## The input
------------------------------

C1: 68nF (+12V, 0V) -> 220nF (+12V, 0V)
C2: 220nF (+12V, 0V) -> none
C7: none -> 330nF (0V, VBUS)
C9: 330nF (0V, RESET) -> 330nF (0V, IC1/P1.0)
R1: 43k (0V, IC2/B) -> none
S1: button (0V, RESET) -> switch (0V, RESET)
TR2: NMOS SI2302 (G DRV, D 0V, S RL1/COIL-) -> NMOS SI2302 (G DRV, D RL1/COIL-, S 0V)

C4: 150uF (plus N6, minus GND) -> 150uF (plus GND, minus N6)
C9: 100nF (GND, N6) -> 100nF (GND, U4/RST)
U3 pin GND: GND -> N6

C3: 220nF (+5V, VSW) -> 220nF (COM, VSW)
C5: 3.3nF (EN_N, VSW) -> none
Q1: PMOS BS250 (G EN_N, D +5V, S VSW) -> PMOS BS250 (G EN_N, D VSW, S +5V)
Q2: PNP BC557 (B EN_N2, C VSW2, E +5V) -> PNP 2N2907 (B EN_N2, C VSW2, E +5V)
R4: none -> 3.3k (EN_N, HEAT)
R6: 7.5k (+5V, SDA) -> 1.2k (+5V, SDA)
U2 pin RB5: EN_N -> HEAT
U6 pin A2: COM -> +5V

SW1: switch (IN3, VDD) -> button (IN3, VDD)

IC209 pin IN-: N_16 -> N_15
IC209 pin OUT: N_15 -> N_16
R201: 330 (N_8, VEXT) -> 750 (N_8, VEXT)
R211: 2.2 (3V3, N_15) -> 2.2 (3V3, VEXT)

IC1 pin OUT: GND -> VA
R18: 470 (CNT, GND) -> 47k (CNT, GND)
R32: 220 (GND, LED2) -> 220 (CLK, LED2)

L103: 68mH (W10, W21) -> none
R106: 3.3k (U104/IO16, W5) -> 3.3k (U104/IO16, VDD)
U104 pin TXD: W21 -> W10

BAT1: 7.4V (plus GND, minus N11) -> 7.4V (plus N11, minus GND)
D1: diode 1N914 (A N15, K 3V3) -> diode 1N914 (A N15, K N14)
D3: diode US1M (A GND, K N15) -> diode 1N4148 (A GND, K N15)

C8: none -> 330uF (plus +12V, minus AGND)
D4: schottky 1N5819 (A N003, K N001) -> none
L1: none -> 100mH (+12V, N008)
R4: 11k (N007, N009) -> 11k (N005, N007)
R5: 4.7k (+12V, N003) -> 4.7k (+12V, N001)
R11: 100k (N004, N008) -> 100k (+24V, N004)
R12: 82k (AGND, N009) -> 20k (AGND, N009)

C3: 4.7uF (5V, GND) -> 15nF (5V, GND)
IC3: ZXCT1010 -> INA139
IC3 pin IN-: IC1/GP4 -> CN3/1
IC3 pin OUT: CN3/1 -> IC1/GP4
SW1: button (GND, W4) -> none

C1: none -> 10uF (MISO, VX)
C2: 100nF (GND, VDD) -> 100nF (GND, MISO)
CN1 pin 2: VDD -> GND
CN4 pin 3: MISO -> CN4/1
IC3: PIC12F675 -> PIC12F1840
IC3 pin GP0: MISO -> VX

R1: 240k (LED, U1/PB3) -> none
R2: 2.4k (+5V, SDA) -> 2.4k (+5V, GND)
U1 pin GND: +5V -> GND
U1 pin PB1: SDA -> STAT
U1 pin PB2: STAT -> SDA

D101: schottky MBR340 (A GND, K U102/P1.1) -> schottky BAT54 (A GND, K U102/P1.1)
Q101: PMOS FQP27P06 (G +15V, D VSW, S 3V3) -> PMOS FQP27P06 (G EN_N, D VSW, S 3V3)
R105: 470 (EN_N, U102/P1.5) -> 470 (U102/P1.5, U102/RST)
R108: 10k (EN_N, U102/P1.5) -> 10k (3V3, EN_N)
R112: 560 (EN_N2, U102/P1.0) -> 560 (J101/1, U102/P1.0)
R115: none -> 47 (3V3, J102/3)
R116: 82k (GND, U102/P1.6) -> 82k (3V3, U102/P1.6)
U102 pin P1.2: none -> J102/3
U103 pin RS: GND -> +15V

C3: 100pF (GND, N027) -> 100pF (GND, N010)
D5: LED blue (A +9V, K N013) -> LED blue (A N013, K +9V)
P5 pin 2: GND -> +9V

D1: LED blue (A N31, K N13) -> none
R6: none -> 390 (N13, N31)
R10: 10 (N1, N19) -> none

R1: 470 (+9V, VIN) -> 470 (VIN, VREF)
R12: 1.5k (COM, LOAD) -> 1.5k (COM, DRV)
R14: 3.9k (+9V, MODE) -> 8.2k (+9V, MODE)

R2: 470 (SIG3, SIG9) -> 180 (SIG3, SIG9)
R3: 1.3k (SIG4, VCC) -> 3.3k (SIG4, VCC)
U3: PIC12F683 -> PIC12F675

------------------------------

## Prompt
Reproduce exactly the lines from the one containing "R108: 10k (EN_N, U102/P1.5)" through the last line of the records, both included, and nothing else.

## Answer
R108: 10k (EN_N, U102/P1.5) -> 10k (3V3, EN_N)
R112: 560 (EN_N2, U102/P1.0) -> 560 (J101/1, U102/P1.0)
R115: none -> 47 (3V3, J102/3)
R116: 82k (GND, U102/P1.6) -> 82k (3V3, U102/P1.6)
U102 pin P1.2: none -> J102/3
U103 pin RS: GND -> +15V

C3: 100pF (GND, N027) -> 100pF (GND, N010)
D5: LED blue (A +9V, K N013) -> LED blue (A N013, K +9V)
P5 pin 2: GND -> +9V

D1: LED blue (A N31, K N13) -> none
R6: none -> 390 (N13, N31)
R10: 10 (N1, N19) -> none

R1: 470 (+9V, VIN) -> 470 (VIN, VREF)
R12: 1.5k (COM, LOAD) -> 1.5k (COM, DRV)
R14: 3.9k (+9V, MODE) -> 8.2k (+9V, MODE)

R2: 470 (SIG3, SIG9) -> 180 (SIG3, SIG9)
R3: 1.3k (SIG4, VCC) -> 3.3k (SIG4, VCC)
U3: PIC12F683 -> PIC12F675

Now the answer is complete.